→ WHAT YOU ARE ASKED TO DO
Find the line containing "to [650 193]" in the listing below; reproduce it and every line after, exactly. Skip pictures.

★ ★ ★ ★ ★ ★ ★

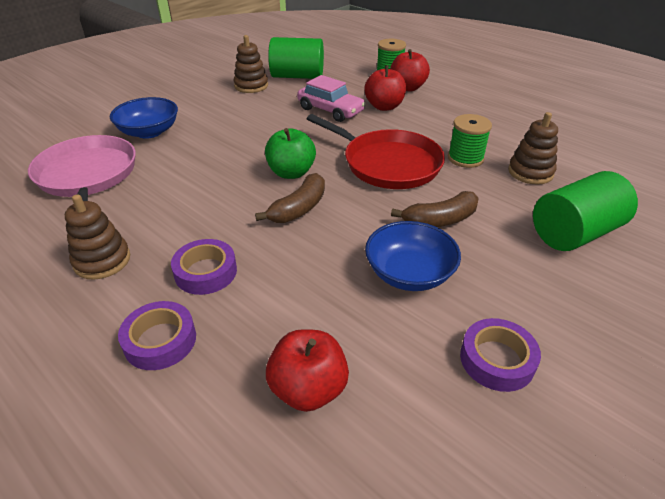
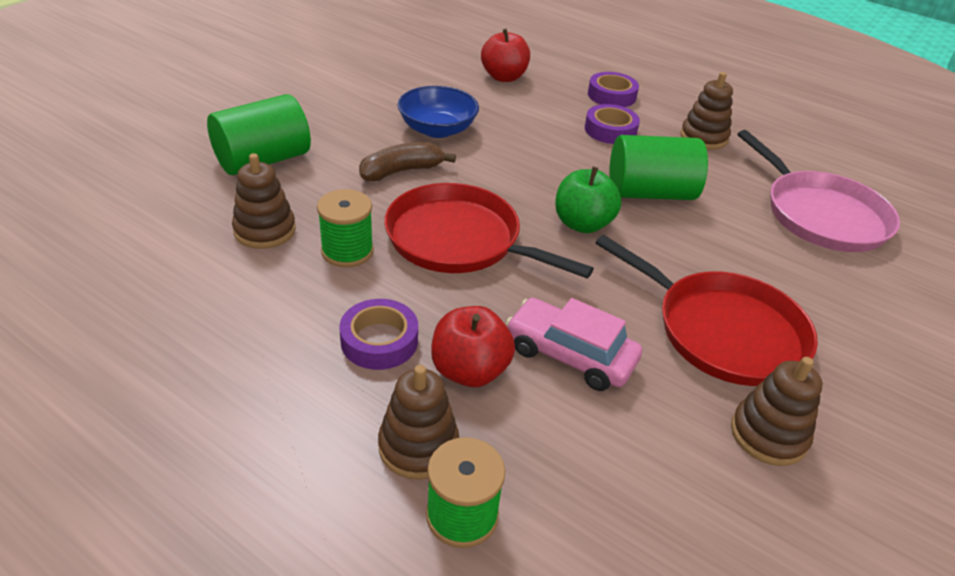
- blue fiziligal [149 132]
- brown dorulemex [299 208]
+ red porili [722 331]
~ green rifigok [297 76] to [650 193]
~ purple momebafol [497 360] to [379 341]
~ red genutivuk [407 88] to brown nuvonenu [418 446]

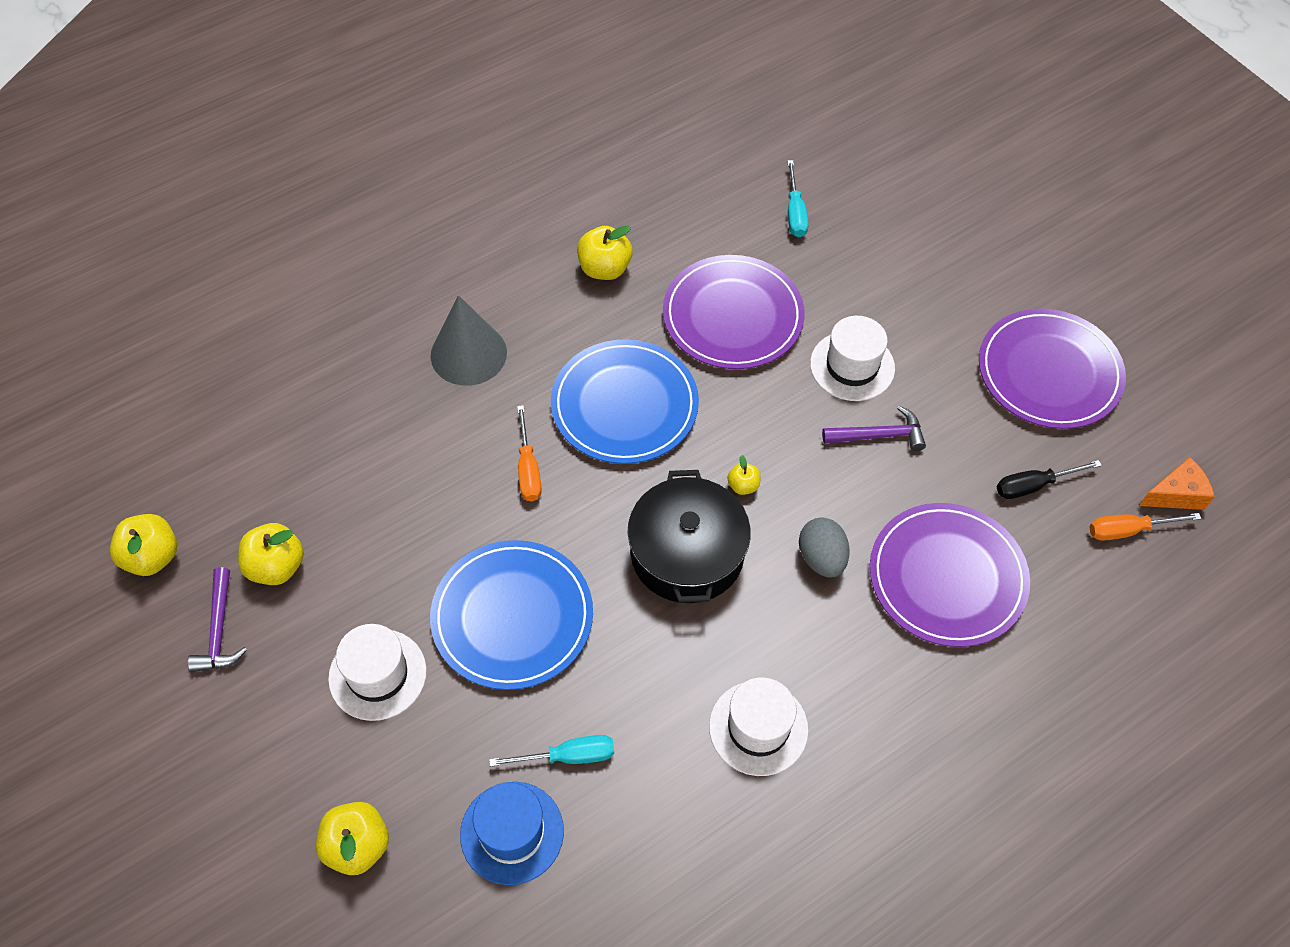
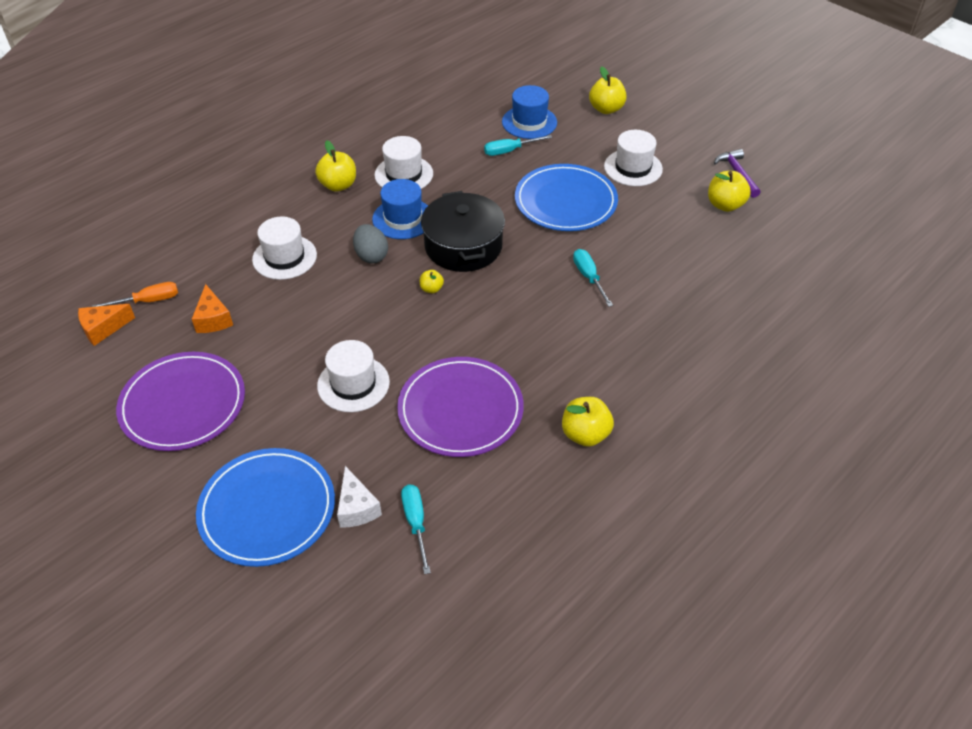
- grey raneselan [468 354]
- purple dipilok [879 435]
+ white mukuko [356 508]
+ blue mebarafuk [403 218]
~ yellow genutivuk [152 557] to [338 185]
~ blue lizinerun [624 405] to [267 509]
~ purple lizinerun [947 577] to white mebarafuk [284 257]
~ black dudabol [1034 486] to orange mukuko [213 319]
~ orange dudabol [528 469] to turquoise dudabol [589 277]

★ ★ ★ ★ ★ ★ ★

→ SOLUTION TO THE PROBLEM
~ green rifigok [297 76] to [650 193]
~ purple momebafol [497 360] to [379 341]
~ red genutivuk [407 88] to brown nuvonenu [418 446]

- grey raneselan [468 354]
- purple dipilok [879 435]
+ white mukuko [356 508]
+ blue mebarafuk [403 218]
~ yellow genutivuk [152 557] to [338 185]
~ blue lizinerun [624 405] to [267 509]
~ purple lizinerun [947 577] to white mebarafuk [284 257]
~ black dudabol [1034 486] to orange mukuko [213 319]
~ orange dudabol [528 469] to turquoise dudabol [589 277]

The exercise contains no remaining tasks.